INSTRUCTIONS FOR THE TASK. For the listing below, output exactly the lines from the line with "green spoon: 2 -> 1" up to and including the line with "white spoon: 4 -> 5", and no other lines.

.....

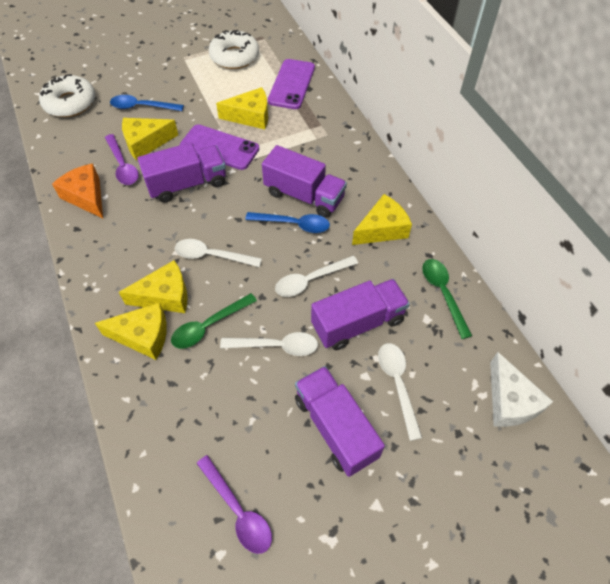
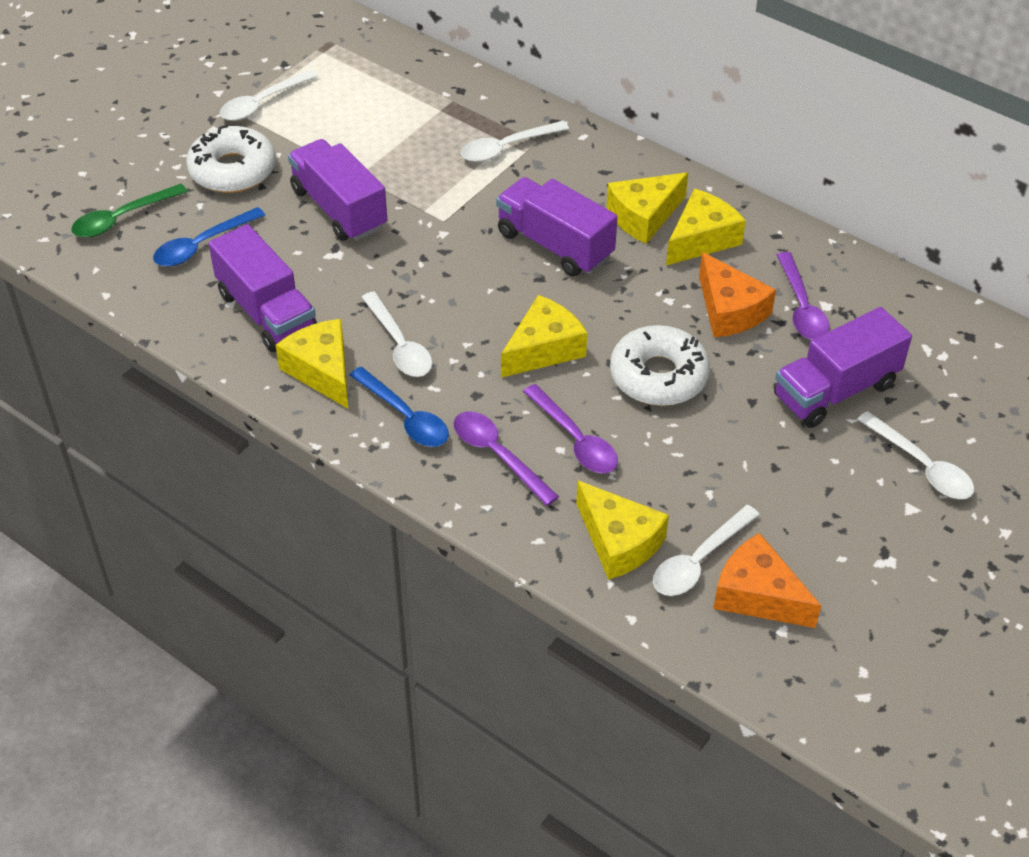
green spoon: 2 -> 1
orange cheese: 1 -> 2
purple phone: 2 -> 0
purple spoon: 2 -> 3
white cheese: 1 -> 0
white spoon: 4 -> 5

.....

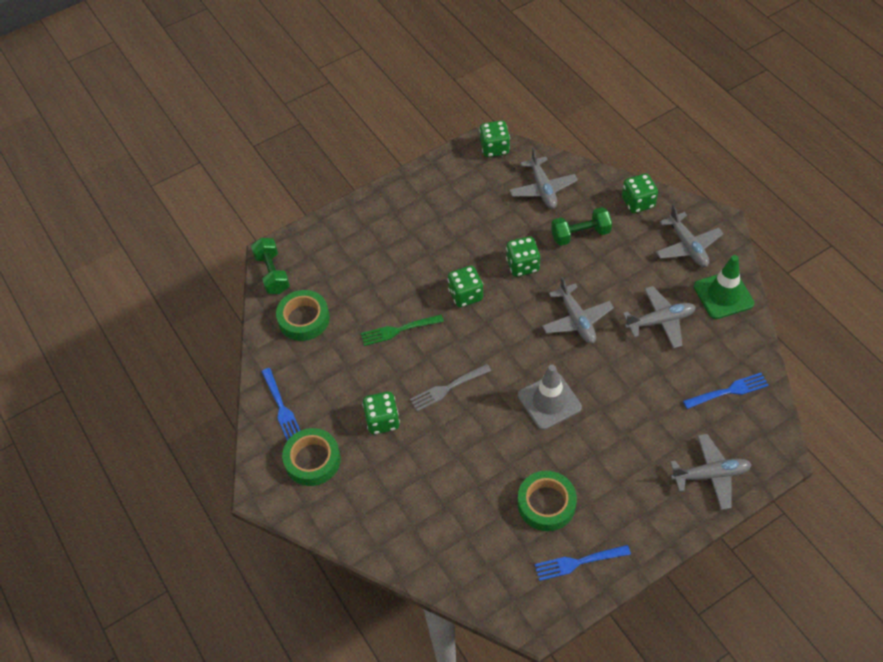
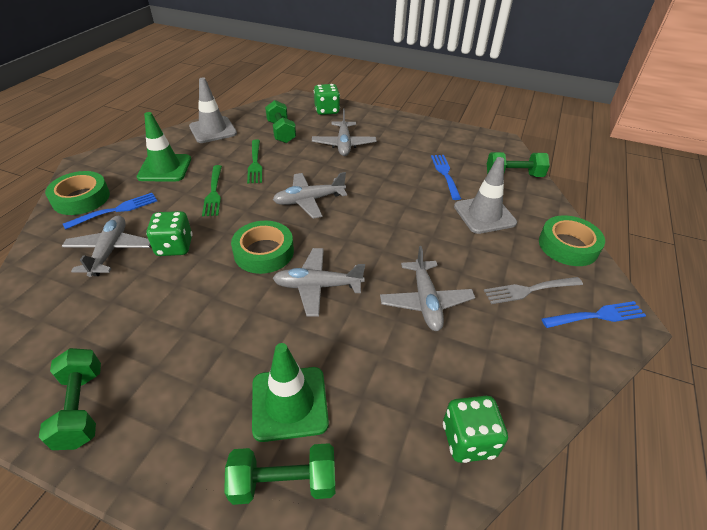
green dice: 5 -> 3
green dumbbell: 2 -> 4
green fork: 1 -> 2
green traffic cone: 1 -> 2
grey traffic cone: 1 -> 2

.....

FINISHED EXERCISE.
green spoon: 2 -> 1
orange cheese: 1 -> 2
purple phone: 2 -> 0
purple spoon: 2 -> 3
white cheese: 1 -> 0
white spoon: 4 -> 5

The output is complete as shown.